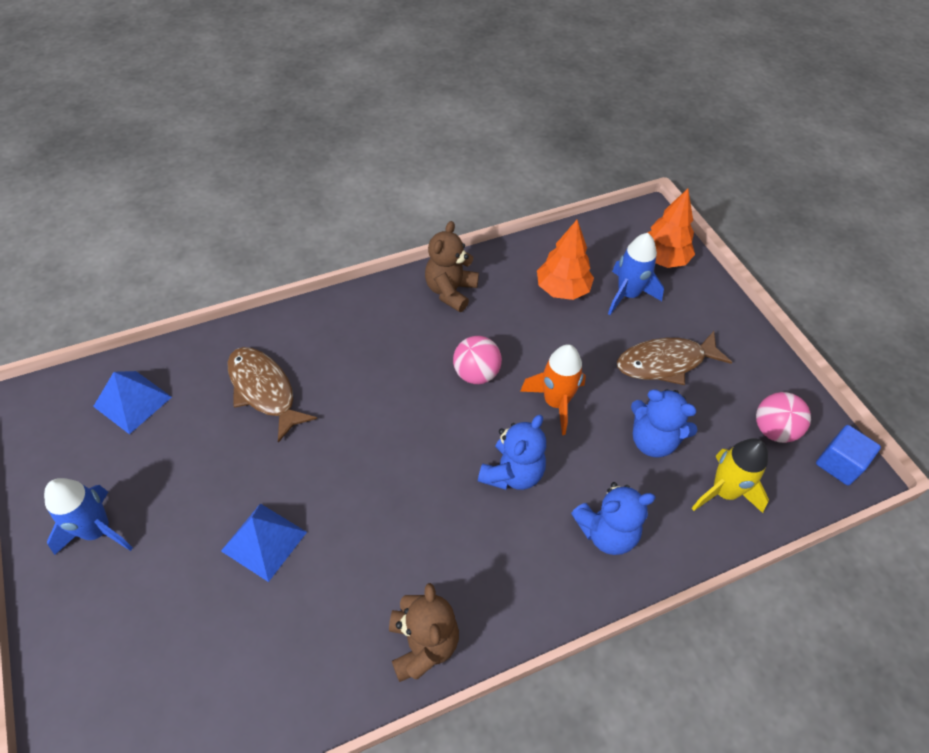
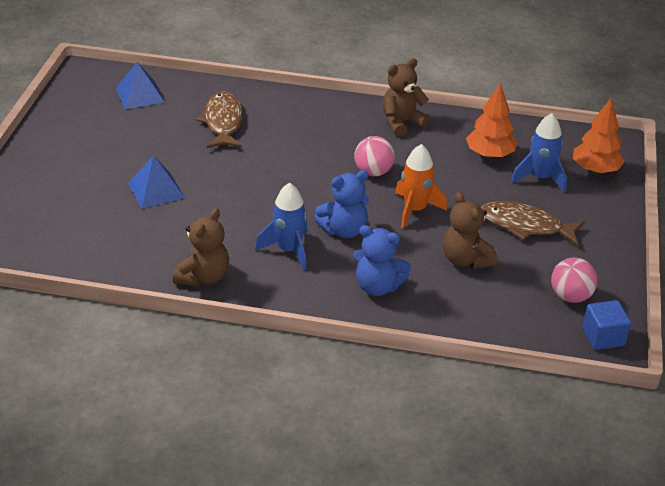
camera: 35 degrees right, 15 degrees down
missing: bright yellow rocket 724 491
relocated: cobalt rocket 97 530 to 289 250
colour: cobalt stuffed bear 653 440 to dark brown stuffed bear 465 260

§ WORK INSTRUCTIONS: Retype the whole listing word for word. Skip the pictures.

§ WRITTEN SOLUTION:
camera: 35 degrees right, 15 degrees down
missing: bright yellow rocket 724 491
relocated: cobalt rocket 97 530 to 289 250
colour: cobalt stuffed bear 653 440 to dark brown stuffed bear 465 260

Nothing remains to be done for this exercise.